Pick out and copy every line below that contains the word "repeat". Case counts.

Saved entries
--

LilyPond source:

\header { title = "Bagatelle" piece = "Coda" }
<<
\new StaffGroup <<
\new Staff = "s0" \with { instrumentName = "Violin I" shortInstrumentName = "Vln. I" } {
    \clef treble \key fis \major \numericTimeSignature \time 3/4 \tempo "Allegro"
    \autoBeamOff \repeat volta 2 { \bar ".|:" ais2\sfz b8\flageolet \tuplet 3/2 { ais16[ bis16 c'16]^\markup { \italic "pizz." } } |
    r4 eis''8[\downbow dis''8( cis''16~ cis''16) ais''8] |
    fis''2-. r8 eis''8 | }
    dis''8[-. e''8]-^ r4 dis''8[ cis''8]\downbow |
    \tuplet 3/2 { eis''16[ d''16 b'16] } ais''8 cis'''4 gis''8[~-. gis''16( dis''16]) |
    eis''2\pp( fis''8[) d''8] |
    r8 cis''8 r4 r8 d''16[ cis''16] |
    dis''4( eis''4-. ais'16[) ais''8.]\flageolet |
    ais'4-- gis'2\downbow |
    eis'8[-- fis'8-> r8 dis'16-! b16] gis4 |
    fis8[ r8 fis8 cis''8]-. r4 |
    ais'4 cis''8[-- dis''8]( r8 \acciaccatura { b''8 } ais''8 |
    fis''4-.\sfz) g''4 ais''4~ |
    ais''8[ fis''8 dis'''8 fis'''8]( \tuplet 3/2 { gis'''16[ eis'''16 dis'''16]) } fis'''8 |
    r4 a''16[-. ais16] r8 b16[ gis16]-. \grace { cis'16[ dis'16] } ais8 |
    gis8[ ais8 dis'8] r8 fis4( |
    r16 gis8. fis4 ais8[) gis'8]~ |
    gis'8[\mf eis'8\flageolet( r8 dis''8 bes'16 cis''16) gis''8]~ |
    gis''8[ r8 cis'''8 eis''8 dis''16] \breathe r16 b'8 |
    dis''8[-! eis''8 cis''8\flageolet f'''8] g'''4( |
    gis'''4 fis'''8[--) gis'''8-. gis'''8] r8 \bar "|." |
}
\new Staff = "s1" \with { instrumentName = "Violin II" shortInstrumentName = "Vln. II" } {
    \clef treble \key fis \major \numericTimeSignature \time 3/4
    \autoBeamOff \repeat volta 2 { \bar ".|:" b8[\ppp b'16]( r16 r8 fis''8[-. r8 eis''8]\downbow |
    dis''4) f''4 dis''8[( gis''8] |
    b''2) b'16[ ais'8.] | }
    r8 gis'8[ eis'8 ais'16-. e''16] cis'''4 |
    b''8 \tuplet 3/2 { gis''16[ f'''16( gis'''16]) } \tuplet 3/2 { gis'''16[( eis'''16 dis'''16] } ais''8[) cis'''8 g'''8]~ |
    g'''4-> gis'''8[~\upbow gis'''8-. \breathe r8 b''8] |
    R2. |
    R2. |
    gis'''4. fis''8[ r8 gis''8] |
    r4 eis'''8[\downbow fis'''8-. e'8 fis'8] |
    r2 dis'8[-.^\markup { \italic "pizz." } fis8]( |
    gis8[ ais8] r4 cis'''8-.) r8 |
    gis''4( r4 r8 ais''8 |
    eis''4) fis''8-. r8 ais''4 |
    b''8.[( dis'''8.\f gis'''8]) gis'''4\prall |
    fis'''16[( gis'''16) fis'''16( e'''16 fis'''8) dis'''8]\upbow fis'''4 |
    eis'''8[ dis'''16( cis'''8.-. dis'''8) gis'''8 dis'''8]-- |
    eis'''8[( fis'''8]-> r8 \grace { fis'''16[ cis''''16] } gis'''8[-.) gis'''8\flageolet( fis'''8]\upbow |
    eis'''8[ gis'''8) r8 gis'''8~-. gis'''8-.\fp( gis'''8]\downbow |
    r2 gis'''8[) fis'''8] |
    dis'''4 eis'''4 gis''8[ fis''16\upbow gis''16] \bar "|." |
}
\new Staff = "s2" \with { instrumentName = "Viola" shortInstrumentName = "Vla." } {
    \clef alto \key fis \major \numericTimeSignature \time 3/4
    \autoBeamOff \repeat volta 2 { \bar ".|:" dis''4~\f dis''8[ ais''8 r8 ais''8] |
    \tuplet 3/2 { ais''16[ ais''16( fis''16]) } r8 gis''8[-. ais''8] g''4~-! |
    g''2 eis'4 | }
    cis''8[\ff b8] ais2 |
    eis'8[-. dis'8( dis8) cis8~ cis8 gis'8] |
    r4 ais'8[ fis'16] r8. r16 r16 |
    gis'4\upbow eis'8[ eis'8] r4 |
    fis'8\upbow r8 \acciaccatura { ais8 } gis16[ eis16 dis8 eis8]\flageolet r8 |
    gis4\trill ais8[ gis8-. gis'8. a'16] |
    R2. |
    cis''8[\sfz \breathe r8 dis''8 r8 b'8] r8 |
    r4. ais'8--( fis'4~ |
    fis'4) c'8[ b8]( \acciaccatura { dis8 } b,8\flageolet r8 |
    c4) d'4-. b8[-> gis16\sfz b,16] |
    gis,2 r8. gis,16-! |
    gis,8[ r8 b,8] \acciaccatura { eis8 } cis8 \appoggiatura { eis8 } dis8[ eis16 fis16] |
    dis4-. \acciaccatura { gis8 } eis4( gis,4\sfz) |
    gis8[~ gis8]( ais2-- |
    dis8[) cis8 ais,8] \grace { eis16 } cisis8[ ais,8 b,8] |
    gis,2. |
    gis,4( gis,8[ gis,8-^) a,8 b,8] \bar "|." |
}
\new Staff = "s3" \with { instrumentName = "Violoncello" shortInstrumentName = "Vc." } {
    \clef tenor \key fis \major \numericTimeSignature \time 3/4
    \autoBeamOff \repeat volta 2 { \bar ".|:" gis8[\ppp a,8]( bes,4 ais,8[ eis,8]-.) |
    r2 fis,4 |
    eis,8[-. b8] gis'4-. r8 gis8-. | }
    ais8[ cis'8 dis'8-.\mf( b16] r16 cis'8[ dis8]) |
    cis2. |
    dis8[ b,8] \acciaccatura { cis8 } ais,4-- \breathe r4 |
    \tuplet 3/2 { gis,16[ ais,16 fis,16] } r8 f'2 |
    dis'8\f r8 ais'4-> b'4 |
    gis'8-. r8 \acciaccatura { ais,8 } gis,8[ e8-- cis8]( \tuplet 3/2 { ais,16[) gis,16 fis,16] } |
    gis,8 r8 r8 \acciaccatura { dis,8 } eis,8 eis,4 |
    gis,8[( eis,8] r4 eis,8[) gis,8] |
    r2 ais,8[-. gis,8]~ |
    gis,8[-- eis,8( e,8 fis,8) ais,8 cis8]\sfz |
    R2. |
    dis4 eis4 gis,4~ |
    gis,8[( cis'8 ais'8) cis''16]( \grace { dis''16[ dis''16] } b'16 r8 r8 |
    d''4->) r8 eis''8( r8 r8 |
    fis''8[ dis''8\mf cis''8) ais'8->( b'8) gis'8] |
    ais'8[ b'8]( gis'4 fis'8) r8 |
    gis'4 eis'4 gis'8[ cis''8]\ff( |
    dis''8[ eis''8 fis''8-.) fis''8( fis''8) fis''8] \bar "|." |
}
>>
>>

--

- Solution for this task -
    \autoBeamOff \repeat volta 2 { \bar ".|:" ais2\sfz b8\flageolet \tuplet 3/2 { ais16[ bis16 c'16]^\markup { \italic "pizz." } } |
    \autoBeamOff \repeat volta 2 { \bar ".|:" b8[\ppp b'16]( r16 r8 fis''8[-. r8 eis''8]\downbow |
    \autoBeamOff \repeat volta 2 { \bar ".|:" dis''4~\f dis''8[ ais''8 r8 ais''8] |
    \autoBeamOff \repeat volta 2 { \bar ".|:" gis8[\ppp a,8]( bes,4 ais,8[ eis,8]-.) |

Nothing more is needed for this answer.